The pictures stay out. Please retype every line below exactly.

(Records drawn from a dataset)
--- START ---

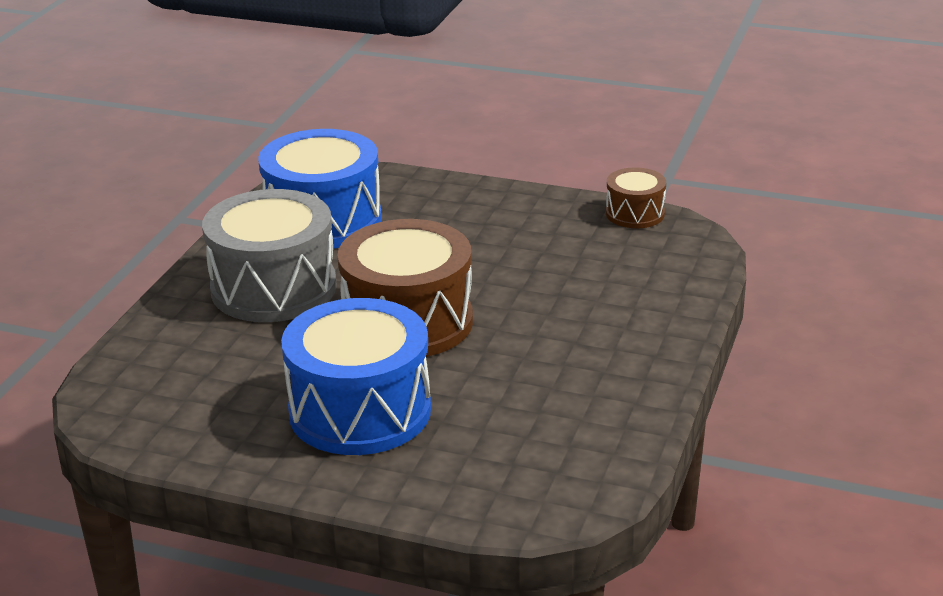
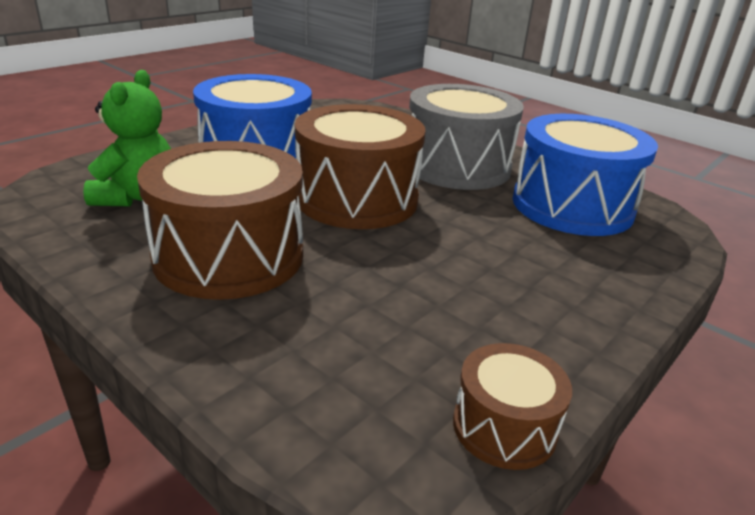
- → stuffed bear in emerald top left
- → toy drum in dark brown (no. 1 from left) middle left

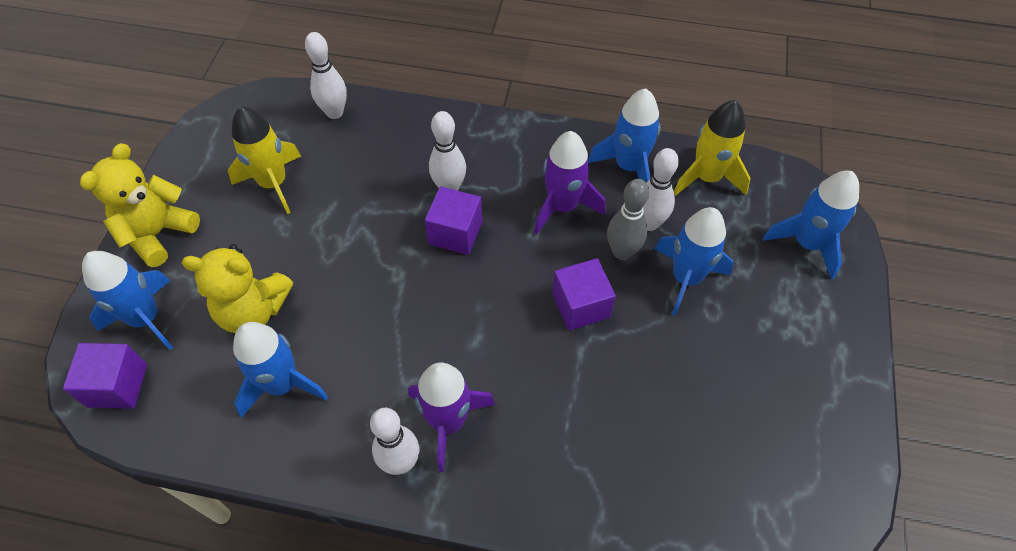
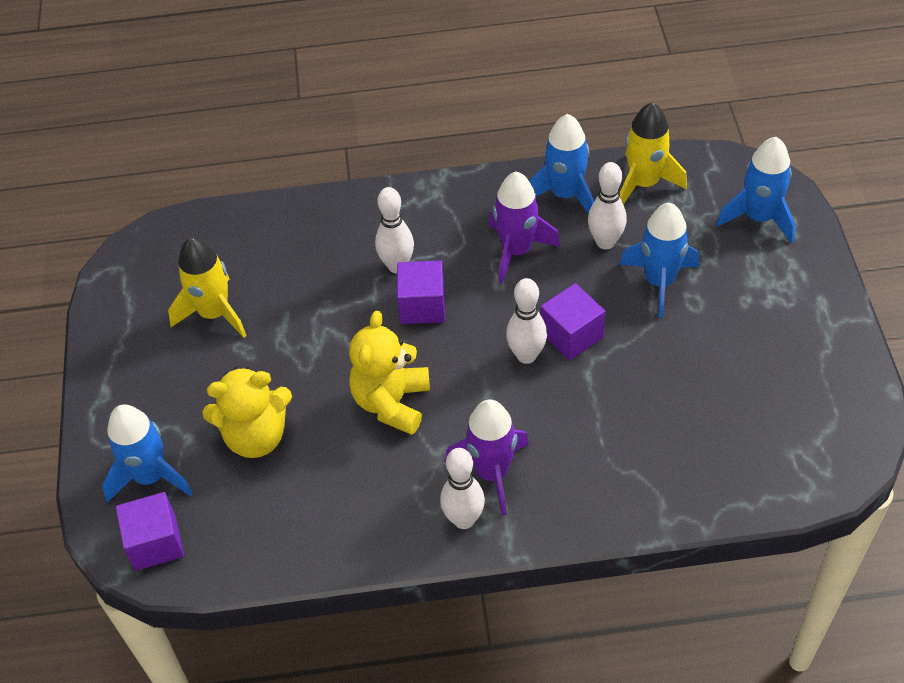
stuffed bear in bright yellow (no. 1 from left in the first image) middle left → stuffed bear in bright yellow (no. 2 from left) centre, shifted
tenpin in pure white (no. 1 from left in the first image) top left → tenpin in pure white (no. 3 from left) centre, shifted
toy rocket in cobalt (no. 2 from left) bottom left → -
tenpin in gray centre → -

--- END ---

## Solution for this problem
- → stuffed bear in emerald top left
- → toy drum in dark brown (no. 1 from left) middle left

stuffed bear in bright yellow (no. 1 from left in the first image) middle left → stuffed bear in bright yellow (no. 2 from left) centre, shifted
tenpin in pure white (no. 1 from left in the first image) top left → tenpin in pure white (no. 3 from left) centre, shifted
toy rocket in cobalt (no. 2 from left) bottom left → -
tenpin in gray centre → -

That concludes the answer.